### Data excerpts ###
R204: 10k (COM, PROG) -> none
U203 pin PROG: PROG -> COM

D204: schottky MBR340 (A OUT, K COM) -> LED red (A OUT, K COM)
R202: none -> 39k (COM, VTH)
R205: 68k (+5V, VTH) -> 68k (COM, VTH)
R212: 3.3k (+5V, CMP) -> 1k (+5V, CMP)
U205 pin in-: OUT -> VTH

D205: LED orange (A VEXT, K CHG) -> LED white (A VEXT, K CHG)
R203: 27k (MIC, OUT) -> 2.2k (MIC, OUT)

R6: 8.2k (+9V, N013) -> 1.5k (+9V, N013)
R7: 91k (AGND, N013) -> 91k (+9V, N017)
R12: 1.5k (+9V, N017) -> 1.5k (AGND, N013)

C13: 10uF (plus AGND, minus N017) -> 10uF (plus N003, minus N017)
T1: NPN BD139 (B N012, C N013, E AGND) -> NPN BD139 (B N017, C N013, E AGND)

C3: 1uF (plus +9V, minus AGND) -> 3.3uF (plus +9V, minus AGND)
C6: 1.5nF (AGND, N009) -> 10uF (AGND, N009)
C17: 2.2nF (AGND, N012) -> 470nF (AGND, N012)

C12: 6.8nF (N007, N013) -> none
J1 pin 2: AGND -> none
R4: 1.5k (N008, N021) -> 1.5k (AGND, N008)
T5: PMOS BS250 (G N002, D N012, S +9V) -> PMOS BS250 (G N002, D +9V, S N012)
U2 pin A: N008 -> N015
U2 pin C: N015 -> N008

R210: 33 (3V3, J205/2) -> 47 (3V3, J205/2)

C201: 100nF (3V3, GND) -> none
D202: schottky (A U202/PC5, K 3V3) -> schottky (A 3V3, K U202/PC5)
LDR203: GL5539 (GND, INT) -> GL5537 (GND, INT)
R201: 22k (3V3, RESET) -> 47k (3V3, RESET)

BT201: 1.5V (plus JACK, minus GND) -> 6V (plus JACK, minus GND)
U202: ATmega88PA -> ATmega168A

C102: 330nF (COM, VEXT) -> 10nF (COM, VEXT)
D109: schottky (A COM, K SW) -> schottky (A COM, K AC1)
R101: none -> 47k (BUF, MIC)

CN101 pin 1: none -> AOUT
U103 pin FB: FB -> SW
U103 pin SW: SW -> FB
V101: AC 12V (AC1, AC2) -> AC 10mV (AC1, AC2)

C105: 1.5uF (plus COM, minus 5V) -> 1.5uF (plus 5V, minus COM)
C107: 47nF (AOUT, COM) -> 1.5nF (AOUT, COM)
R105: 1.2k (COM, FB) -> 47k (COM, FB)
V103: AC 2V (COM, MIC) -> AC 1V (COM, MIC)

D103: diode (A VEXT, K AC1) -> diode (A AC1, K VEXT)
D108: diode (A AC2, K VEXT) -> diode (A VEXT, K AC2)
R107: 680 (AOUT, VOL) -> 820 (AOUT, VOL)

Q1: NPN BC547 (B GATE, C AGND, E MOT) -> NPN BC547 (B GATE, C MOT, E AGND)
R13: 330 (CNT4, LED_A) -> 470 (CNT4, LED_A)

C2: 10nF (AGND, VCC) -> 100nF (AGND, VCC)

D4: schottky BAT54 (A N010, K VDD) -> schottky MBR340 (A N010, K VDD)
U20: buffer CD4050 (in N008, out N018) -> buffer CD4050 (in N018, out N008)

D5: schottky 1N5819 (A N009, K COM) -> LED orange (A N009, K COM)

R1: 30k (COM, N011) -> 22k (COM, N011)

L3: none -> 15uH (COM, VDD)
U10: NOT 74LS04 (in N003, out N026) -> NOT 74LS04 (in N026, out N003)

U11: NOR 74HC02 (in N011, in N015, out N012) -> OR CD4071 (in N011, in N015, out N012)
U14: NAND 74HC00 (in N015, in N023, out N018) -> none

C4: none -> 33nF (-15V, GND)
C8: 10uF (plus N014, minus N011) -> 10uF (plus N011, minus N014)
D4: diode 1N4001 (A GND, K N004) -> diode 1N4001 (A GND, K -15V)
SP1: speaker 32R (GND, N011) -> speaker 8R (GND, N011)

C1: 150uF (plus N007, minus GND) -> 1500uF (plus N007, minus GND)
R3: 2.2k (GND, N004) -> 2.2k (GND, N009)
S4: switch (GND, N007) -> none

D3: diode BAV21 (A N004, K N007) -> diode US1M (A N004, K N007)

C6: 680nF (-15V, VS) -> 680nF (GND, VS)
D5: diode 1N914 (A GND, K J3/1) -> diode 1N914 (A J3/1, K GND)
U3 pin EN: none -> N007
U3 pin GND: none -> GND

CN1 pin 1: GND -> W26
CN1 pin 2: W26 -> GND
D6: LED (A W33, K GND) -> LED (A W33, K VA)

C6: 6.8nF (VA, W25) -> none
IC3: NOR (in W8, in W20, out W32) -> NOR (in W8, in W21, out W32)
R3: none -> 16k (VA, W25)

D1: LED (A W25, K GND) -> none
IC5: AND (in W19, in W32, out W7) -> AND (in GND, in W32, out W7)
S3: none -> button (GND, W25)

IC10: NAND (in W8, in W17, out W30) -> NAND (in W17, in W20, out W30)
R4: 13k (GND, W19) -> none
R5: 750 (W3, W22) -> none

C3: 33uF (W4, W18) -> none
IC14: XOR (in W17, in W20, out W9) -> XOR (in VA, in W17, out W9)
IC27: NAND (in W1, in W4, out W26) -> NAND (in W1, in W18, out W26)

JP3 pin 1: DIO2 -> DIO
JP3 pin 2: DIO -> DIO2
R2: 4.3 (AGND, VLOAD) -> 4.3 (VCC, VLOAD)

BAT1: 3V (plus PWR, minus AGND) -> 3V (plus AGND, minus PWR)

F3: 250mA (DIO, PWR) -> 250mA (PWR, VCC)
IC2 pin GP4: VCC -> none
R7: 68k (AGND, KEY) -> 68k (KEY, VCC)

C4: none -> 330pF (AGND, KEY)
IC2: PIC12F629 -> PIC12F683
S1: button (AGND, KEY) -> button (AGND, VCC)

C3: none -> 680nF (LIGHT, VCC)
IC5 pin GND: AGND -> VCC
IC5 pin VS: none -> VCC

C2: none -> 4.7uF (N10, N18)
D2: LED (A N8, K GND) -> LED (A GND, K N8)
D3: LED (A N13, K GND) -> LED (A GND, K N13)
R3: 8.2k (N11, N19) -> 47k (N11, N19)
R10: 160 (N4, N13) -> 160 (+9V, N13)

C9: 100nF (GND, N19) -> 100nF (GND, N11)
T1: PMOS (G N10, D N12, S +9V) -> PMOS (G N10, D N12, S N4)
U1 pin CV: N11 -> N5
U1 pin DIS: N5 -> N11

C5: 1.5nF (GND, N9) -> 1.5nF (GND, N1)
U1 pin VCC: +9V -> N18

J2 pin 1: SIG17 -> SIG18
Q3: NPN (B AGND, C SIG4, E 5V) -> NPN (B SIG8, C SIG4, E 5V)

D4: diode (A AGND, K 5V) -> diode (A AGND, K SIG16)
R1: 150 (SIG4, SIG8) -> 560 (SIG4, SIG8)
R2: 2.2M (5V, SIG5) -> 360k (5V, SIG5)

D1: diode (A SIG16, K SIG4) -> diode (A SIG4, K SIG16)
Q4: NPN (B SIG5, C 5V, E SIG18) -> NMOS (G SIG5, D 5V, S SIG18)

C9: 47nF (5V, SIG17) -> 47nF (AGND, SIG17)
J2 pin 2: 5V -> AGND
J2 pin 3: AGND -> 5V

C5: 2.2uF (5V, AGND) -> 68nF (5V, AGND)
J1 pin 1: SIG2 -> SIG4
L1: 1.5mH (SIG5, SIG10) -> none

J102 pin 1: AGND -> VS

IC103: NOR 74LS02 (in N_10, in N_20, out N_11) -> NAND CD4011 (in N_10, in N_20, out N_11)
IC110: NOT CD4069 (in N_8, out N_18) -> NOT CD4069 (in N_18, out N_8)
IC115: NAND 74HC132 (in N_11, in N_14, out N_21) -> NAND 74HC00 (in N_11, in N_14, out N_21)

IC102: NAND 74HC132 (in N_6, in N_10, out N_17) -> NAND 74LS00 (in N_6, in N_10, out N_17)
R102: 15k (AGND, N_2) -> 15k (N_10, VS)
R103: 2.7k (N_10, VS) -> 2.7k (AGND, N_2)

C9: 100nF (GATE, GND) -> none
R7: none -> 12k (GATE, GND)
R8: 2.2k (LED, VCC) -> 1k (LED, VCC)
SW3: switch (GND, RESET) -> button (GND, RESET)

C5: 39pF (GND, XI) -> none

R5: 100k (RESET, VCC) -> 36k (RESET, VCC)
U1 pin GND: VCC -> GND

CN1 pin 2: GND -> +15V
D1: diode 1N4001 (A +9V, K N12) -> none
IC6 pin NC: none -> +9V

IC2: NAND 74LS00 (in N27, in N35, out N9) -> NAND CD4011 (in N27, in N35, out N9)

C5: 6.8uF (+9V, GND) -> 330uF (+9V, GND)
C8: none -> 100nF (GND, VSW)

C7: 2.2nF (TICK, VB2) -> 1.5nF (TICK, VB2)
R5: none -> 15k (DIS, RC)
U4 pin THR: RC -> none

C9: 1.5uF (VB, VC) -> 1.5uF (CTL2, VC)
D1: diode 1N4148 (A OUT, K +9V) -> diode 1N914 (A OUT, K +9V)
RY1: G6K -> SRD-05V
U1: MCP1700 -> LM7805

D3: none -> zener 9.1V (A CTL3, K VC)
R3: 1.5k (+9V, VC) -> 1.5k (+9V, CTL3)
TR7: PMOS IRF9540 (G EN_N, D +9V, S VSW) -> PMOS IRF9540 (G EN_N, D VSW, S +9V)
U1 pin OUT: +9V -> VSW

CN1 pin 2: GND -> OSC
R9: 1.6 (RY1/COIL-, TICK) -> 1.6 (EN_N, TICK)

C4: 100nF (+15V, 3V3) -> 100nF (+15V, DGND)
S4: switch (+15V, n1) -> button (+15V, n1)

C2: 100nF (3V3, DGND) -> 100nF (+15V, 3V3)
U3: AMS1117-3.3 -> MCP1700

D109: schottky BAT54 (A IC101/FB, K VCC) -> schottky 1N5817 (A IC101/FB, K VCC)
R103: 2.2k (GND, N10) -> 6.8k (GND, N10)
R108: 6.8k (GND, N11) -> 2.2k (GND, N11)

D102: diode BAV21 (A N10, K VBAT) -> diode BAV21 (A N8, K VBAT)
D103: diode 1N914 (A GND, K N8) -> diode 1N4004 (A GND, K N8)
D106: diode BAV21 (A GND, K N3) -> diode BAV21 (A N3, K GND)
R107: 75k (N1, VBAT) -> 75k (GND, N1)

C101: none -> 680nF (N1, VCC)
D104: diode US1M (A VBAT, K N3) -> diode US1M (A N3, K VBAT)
###
**What is being asked:** For every line of the data above that contains "minus", copy that line.

**Exercise response:**
C13: 10uF (plus AGND, minus N017) -> 10uF (plus N003, minus N017)
C3: 1uF (plus +9V, minus AGND) -> 3.3uF (plus +9V, minus AGND)
BT201: 1.5V (plus JACK, minus GND) -> 6V (plus JACK, minus GND)
C105: 1.5uF (plus COM, minus 5V) -> 1.5uF (plus 5V, minus COM)
C8: 10uF (plus N014, minus N011) -> 10uF (plus N011, minus N014)
C1: 150uF (plus N007, minus GND) -> 1500uF (plus N007, minus GND)
BAT1: 3V (plus PWR, minus AGND) -> 3V (plus AGND, minus PWR)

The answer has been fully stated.